INPUT DATA
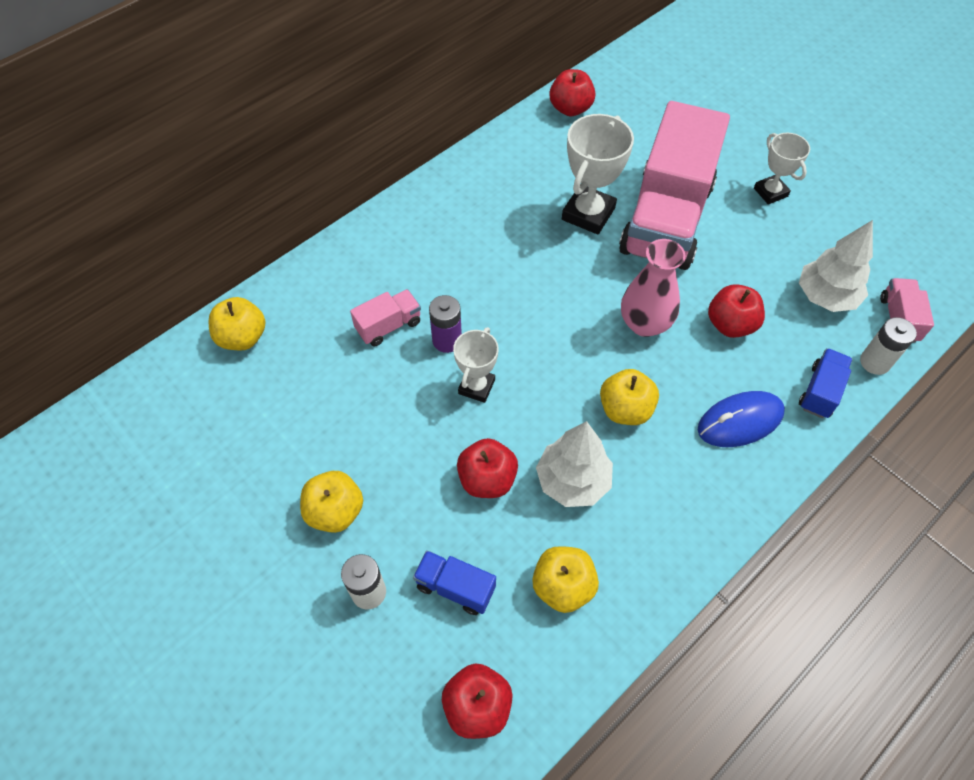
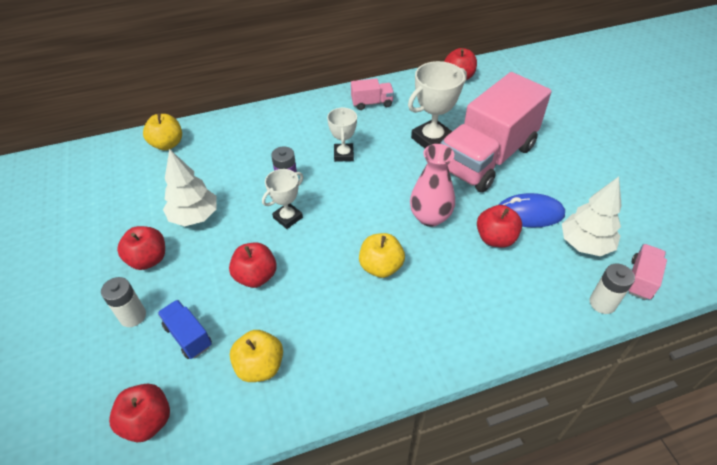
camera: 25 degrees right, 10 degrees down
(335, 511) = (148, 259): yellow apple -> red apple
(388, 326) = (257, 165): pink truck -> pink truck (372, 103)
(573, 481) = (313, 299): white tree -> white tree (194, 216)
(740, 421) = (464, 305): blue mouse -> blue mouse (529, 213)
(770, 192) = (578, 163): white trophy -> white trophy (343, 155)
(820, 391) = (542, 308): blue truck -> none

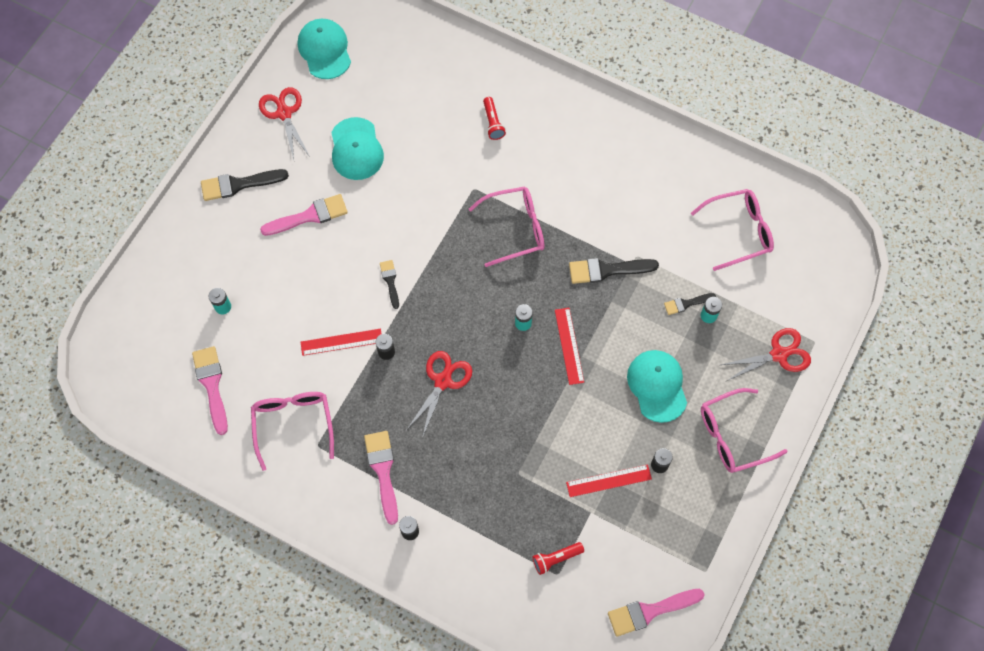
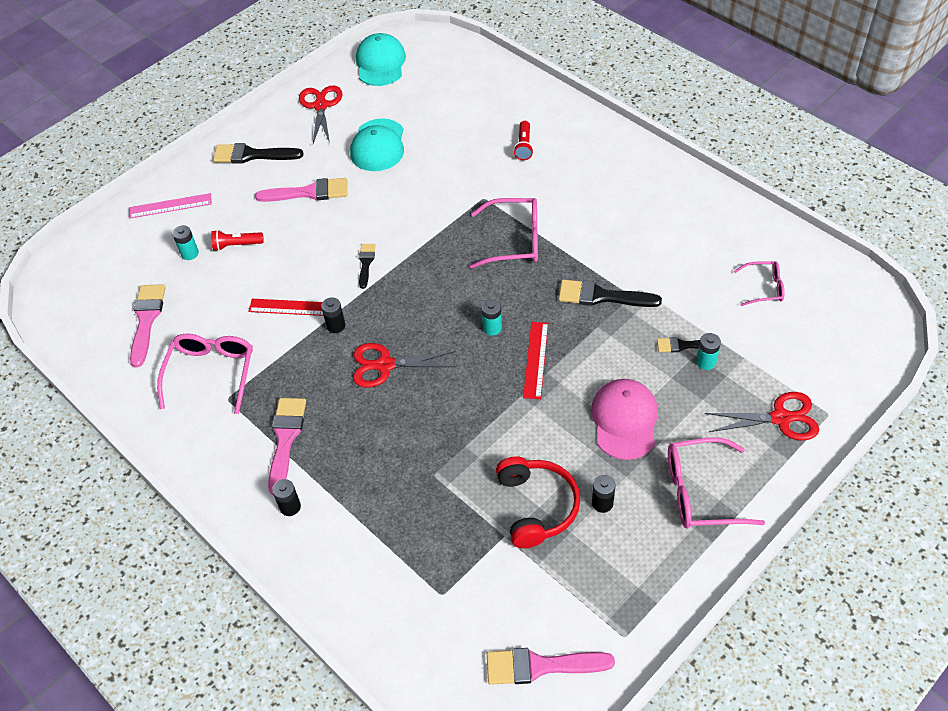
camera: 20 degrees right, 15 degrees down
(182, 259) = (170, 206): none -> pink ruler
(443, 381) = (385, 365): red scissors -> red scissors turned 135 degrees counterclockwise
(556, 558) = (446, 576): red flashlight -> red flashlight (236, 245)
(608, 480) = (536, 506): red ruler -> red headphones
(657, 386) = (624, 420): turquoise cap -> pink cap
(739, 231) = (764, 288): pink glasses -> pink glasses, size x0.58

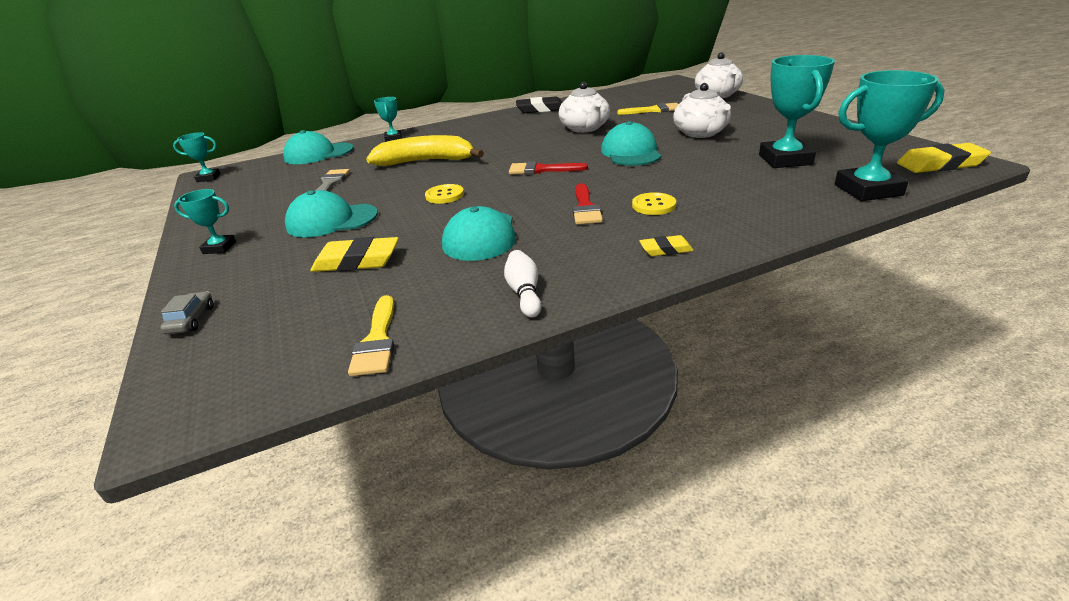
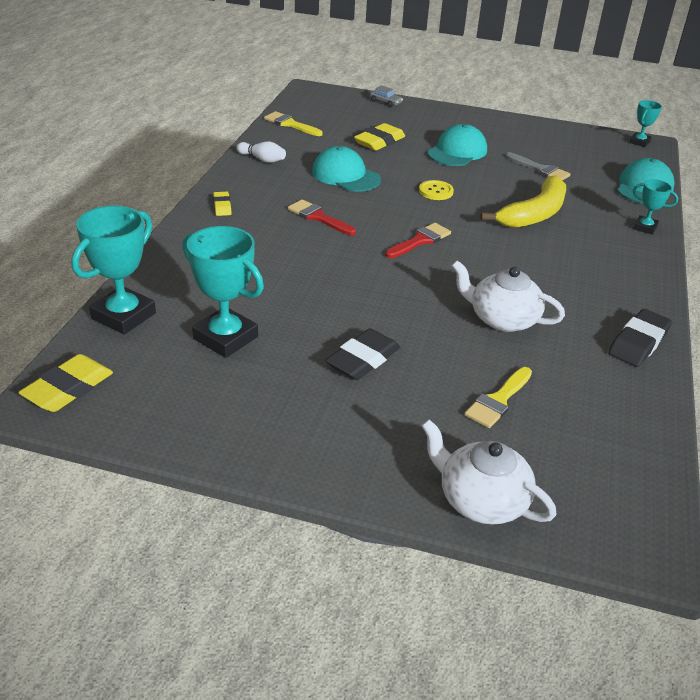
camera: 125 degrees right, 5 degrees up
(219, 248) = (470, 120): turquoise trophy -> none
(631, 152) = (384, 293): turquoise cap -> none
(653, 205) = (274, 237): yellow button -> none
(666, 249) = (222, 206): yellow eraser -> yellow eraser turned 45 degrees counterclockwise
(701, 133) = (363, 359): white teapot -> black eraser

ASSIGNMENT
Could you reproduce exactly, and only, the lines from the start of the records through the line containing "(573, 481) = (313, 299): white", leaving out the pictures?

OUTPUT FOR THIS TASK
camera: 25 degrees right, 10 degrees down
(335, 511) = (148, 259): yellow apple -> red apple
(388, 326) = (257, 165): pink truck -> pink truck (372, 103)
(573, 481) = (313, 299): white tree -> white tree (194, 216)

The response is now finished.